▸ Supplied entries
Content starts

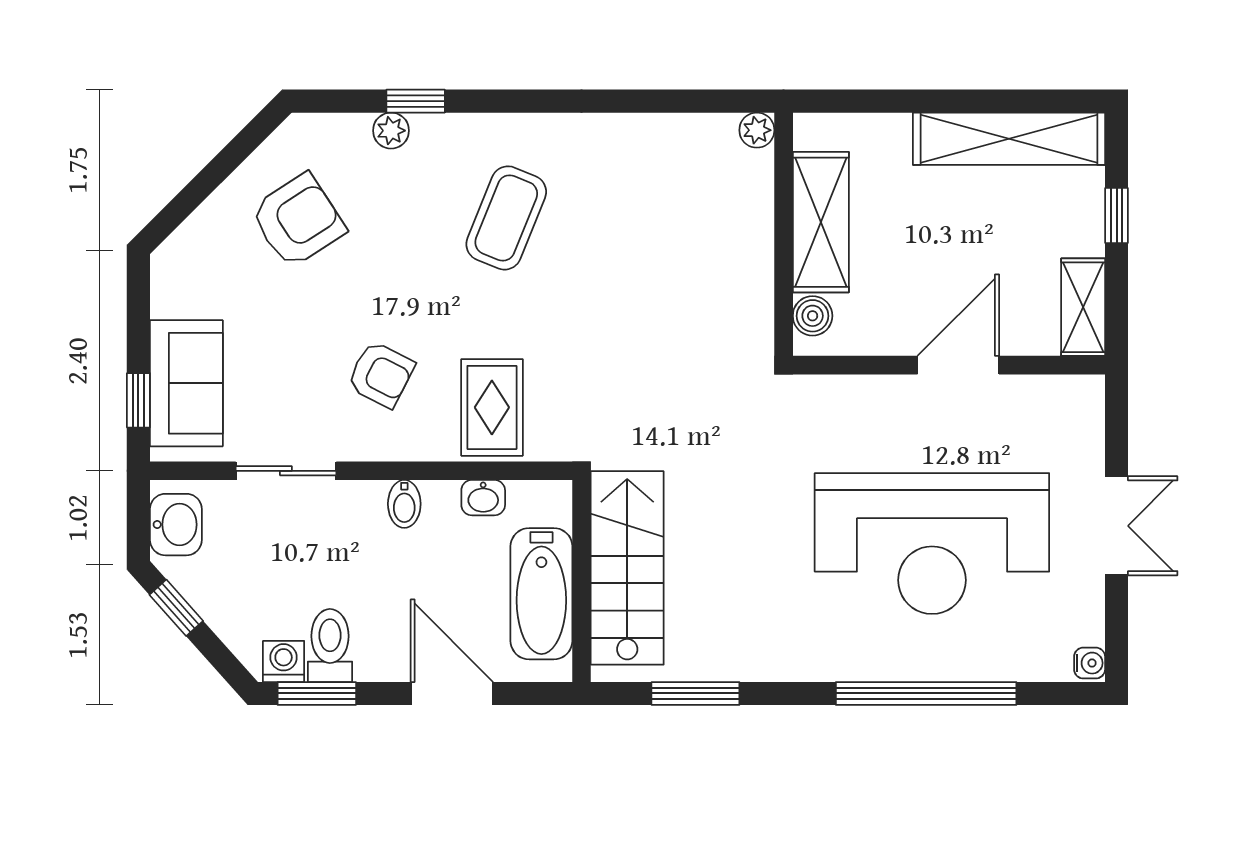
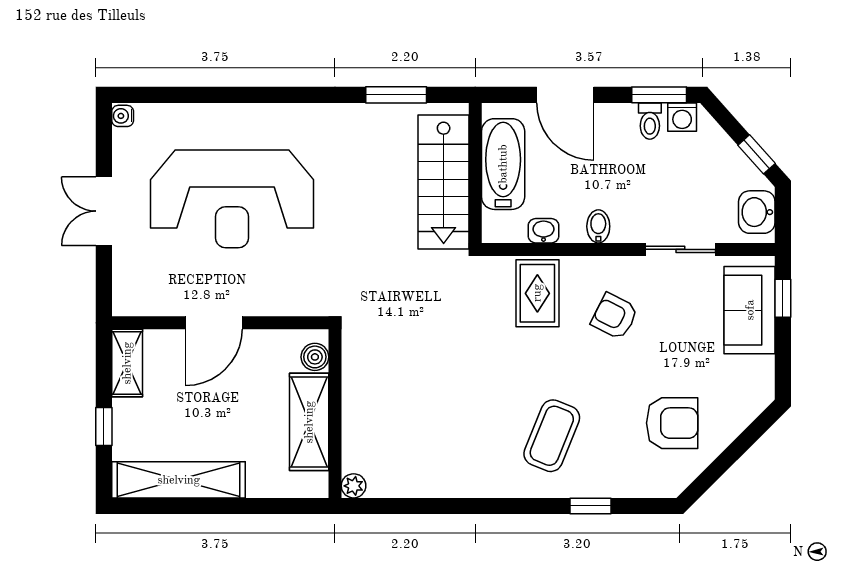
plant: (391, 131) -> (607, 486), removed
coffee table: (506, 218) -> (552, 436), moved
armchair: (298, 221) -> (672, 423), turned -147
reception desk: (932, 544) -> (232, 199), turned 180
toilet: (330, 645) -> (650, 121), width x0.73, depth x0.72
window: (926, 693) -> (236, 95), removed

Content ends

▸ Task directions
Lines from the one holding "coffee table: (506, 218) -> (552, 436), moved" to the last line of the records: return these exactly, and only these.

▸ Answer section
coffee table: (506, 218) -> (552, 436), moved
armchair: (298, 221) -> (672, 423), turned -147
reception desk: (932, 544) -> (232, 199), turned 180
toilet: (330, 645) -> (650, 121), width x0.73, depth x0.72
window: (926, 693) -> (236, 95), removed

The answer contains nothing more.